**What you have to do:** In the records below, find the line with "headphones in grey" and the line with "headphones in purple (3rd from left)"; return exactly those lines and every line between them.
-- Supplied data follows --
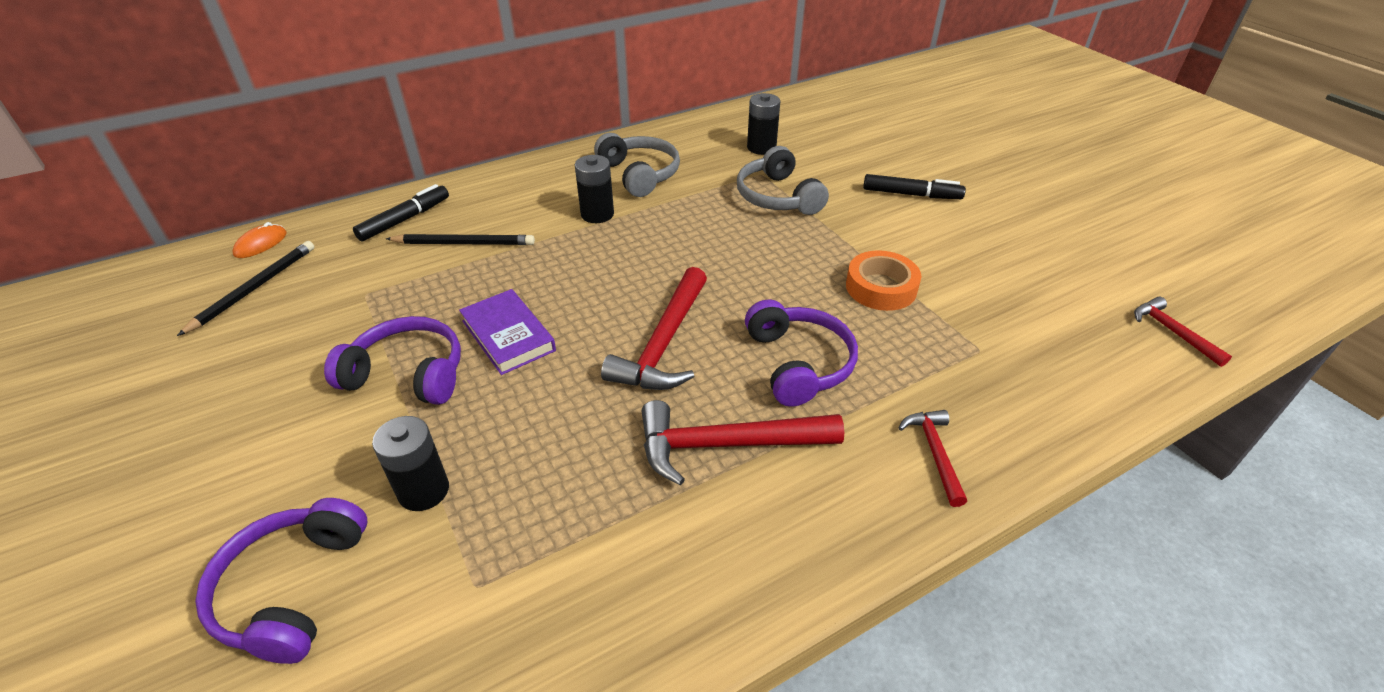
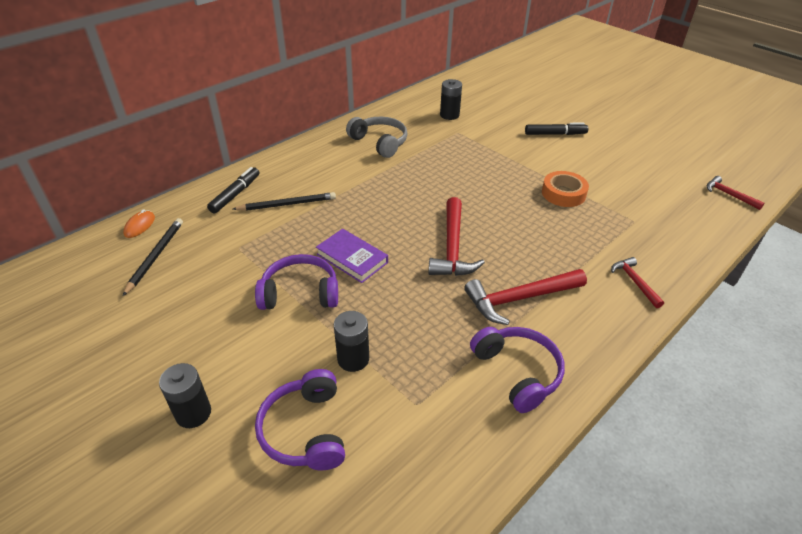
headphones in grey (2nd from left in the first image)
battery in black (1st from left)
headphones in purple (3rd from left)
-- Supplied data concluded --
-- Supplied data follows --
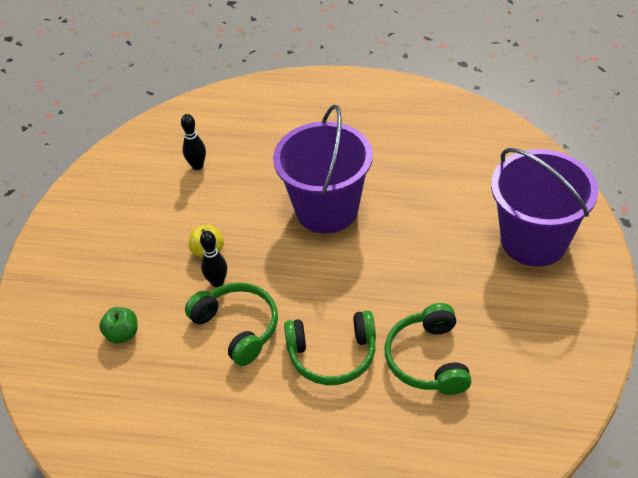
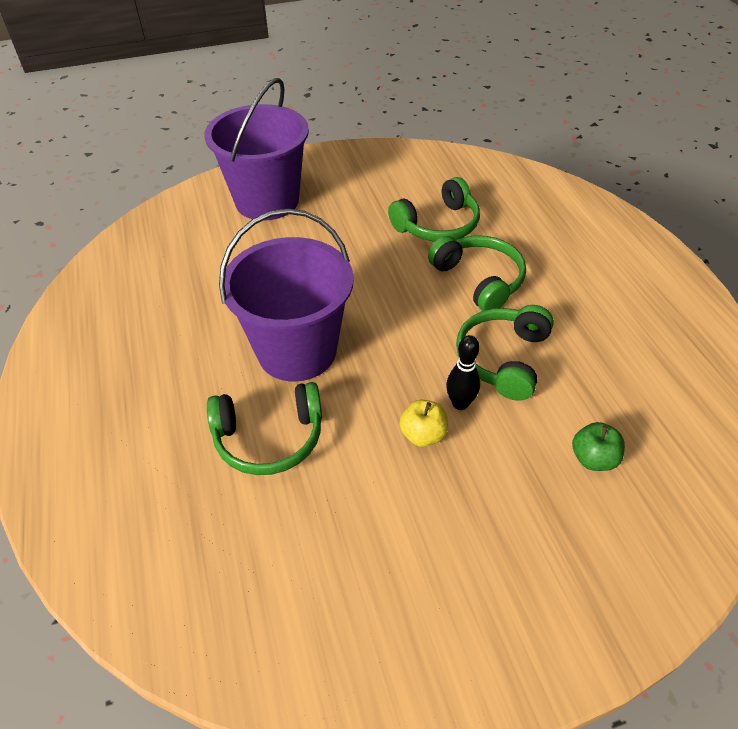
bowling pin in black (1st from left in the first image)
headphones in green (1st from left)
-- Supplied data concluded --
-- Supplied data follows --
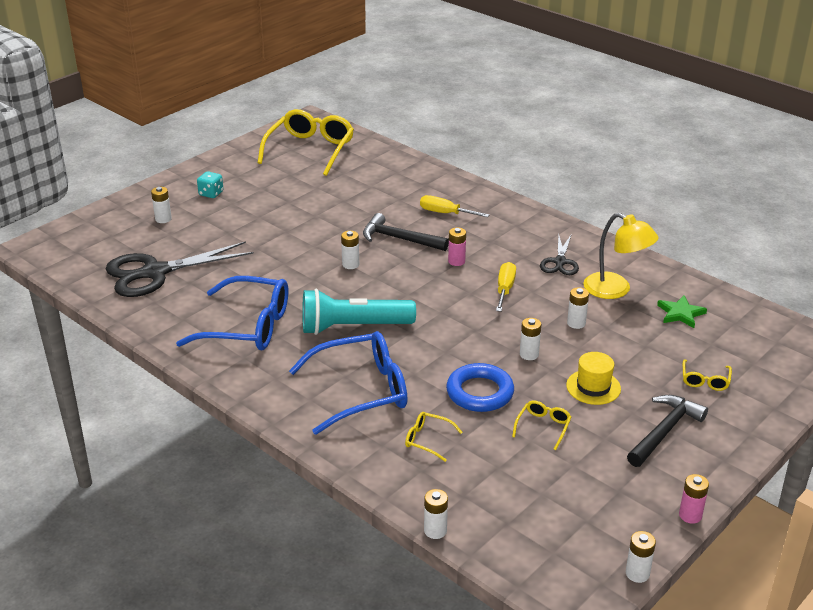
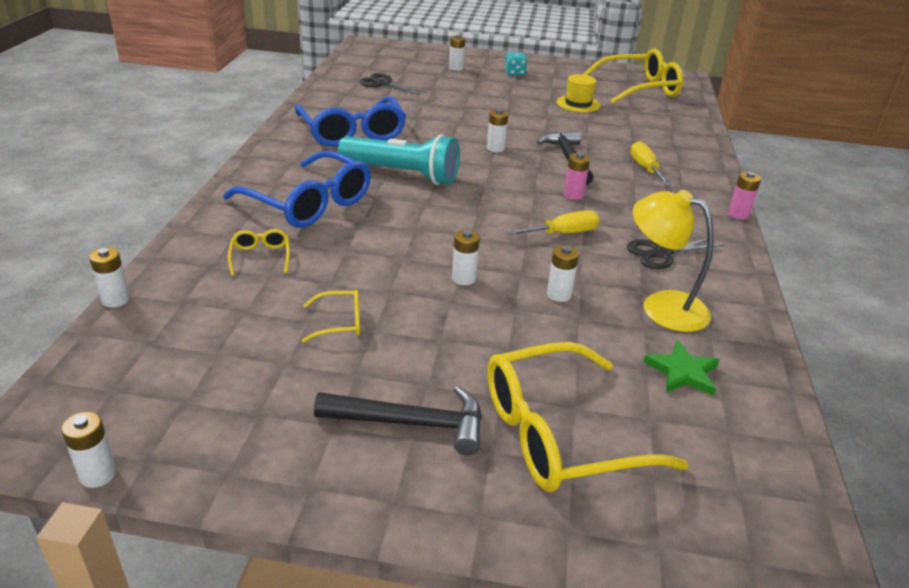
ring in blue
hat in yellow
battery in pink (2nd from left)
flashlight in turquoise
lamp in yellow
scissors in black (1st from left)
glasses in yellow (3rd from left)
-- Supplied data concluded --
**Answer space:**
headphones in grey (2nd from left in the first image)
battery in black (1st from left)
headphones in purple (3rd from left)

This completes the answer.